> **Record set**:
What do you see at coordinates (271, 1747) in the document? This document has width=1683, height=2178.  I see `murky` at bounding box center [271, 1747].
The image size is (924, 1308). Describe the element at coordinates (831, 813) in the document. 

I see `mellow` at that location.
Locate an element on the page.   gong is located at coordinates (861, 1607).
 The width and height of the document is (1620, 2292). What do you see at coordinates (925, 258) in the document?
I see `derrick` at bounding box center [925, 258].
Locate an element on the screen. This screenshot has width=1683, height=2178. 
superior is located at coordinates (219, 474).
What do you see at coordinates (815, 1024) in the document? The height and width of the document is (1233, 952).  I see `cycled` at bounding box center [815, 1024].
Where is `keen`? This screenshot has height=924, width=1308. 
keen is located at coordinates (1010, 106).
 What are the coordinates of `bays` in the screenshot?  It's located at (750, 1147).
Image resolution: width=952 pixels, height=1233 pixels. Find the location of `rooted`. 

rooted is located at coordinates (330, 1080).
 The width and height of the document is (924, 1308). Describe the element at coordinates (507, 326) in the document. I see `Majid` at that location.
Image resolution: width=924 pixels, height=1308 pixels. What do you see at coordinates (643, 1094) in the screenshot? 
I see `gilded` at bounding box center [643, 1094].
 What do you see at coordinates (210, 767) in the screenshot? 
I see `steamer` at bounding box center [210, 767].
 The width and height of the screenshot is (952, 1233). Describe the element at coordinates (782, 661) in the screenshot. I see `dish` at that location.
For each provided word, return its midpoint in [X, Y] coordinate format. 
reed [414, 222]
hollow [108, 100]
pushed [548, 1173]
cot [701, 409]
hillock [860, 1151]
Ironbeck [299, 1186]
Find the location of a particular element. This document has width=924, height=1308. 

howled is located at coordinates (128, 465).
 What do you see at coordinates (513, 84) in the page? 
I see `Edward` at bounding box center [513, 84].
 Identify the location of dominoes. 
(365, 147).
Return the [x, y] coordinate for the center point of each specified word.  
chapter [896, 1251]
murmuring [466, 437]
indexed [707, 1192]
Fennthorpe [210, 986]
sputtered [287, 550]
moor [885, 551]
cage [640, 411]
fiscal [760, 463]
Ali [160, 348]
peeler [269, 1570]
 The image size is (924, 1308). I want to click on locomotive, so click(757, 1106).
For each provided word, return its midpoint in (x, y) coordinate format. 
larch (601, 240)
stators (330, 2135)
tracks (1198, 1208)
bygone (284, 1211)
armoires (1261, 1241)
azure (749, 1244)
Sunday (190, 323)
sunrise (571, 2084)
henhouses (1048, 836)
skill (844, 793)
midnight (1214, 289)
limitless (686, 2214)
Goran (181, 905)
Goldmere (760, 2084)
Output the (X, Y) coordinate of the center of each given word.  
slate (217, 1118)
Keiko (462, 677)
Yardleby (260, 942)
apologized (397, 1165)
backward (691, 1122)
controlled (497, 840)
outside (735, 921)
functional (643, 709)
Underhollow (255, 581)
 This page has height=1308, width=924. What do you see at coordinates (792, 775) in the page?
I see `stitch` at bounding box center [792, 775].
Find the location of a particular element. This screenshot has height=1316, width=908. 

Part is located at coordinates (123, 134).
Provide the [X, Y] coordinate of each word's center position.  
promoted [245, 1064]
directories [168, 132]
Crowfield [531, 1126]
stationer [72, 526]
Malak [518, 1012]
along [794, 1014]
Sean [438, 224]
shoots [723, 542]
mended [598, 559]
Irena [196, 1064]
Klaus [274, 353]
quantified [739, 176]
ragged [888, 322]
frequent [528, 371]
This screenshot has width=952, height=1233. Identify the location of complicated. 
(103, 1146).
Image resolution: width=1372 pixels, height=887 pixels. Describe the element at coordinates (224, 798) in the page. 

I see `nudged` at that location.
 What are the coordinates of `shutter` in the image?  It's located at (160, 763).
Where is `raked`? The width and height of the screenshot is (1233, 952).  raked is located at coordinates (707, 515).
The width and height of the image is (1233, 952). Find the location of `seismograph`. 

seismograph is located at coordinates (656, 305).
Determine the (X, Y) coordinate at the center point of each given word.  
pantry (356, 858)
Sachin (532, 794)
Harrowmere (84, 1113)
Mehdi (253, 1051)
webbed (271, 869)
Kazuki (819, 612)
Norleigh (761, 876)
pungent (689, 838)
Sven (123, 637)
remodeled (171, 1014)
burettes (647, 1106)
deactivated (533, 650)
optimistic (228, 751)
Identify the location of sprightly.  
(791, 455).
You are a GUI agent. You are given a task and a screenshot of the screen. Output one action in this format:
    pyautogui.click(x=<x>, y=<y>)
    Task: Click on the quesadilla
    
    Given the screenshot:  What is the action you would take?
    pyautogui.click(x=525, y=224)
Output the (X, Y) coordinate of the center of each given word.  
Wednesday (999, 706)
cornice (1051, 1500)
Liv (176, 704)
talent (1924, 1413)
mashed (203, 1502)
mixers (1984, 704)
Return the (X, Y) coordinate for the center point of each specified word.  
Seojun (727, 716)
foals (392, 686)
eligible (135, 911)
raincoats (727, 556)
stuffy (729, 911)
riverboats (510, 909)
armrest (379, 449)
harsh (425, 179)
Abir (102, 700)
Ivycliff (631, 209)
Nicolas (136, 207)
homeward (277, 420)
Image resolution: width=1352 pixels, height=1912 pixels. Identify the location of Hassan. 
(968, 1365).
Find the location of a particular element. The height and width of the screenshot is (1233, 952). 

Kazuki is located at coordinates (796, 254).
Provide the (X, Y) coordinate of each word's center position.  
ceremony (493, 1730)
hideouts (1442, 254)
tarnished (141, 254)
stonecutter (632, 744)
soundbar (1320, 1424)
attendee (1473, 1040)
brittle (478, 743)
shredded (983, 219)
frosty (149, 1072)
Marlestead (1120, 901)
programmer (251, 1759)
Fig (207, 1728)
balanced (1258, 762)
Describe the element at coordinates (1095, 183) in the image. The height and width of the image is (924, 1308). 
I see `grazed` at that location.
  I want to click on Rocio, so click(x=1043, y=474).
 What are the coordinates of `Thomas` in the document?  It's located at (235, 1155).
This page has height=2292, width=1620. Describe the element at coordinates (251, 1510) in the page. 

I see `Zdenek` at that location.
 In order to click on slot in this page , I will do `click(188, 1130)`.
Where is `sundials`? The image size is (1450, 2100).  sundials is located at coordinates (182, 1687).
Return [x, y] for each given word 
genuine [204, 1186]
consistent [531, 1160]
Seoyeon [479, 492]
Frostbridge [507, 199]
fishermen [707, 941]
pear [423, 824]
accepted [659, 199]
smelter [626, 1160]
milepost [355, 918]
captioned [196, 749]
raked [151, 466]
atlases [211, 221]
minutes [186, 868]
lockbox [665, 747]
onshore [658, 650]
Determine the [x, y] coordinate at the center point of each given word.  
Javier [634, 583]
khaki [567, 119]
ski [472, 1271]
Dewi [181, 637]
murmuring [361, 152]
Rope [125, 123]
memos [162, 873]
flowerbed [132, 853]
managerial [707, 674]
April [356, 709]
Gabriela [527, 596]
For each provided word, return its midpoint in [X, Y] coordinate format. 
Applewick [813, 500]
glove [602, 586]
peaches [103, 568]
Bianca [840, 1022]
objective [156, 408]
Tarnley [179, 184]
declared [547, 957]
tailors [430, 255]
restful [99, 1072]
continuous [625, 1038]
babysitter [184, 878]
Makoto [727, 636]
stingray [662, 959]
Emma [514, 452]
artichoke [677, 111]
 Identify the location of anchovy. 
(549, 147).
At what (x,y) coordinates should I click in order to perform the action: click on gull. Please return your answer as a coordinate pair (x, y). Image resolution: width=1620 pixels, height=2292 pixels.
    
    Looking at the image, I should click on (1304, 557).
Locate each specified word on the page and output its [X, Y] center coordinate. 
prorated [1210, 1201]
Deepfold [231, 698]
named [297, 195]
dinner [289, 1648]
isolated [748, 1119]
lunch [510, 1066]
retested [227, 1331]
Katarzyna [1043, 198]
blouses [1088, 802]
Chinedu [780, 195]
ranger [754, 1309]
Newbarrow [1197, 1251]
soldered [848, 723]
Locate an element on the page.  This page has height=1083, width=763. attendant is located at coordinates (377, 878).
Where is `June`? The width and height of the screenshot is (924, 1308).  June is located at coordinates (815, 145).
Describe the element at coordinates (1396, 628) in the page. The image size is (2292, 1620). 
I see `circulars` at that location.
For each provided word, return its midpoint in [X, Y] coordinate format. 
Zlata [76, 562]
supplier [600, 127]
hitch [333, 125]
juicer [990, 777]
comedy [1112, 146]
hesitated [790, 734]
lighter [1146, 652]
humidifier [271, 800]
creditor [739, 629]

> **What is asked**: Format the part of the entries above that opens with the line containing "Mehdi (253, 1051)" and closes with the line containing "homeward (277, 420)" as a numbered list. Include both of those lines and omit any blank lines.

> **Task solution**:
1. Mehdi (253, 1051)
2. webbed (271, 869)
3. Kazuki (819, 612)
4. Norleigh (761, 876)
5. pungent (689, 838)
6. Sven (123, 637)
7. remodeled (171, 1014)
8. burettes (647, 1106)
9. deactivated (533, 650)
10. optimistic (228, 751)
11. Identify the location of sprightly.  
12. (791, 455).
13. You are a GUI agent. You are given a task and a screenshot of the screen. Output one action in this format:
14.     pyautogui.click(x=<x>, y=<y>)
15.     Task: Click on the quesadilla
16.     Given the screenshot:  What is the action you would take?
17.     pyautogui.click(x=525, y=224)
18. Output the (X, Y) coordinate of the center of each given word.  
19. Wednesday (999, 706)
20. cornice (1051, 1500)
21. Liv (176, 704)
22. talent (1924, 1413)
23. mashed (203, 1502)
24. mixers (1984, 704)
25. Return the (X, Y) coordinate for the center point of each specified word.  
26. Seojun (727, 716)
27. foals (392, 686)
28. eligible (135, 911)
29. raincoats (727, 556)
30. stuffy (729, 911)
31. riverboats (510, 909)
32. armrest (379, 449)
33. harsh (425, 179)
34. Abir (102, 700)
35. Ivycliff (631, 209)
36. Nicolas (136, 207)
37. homeward (277, 420)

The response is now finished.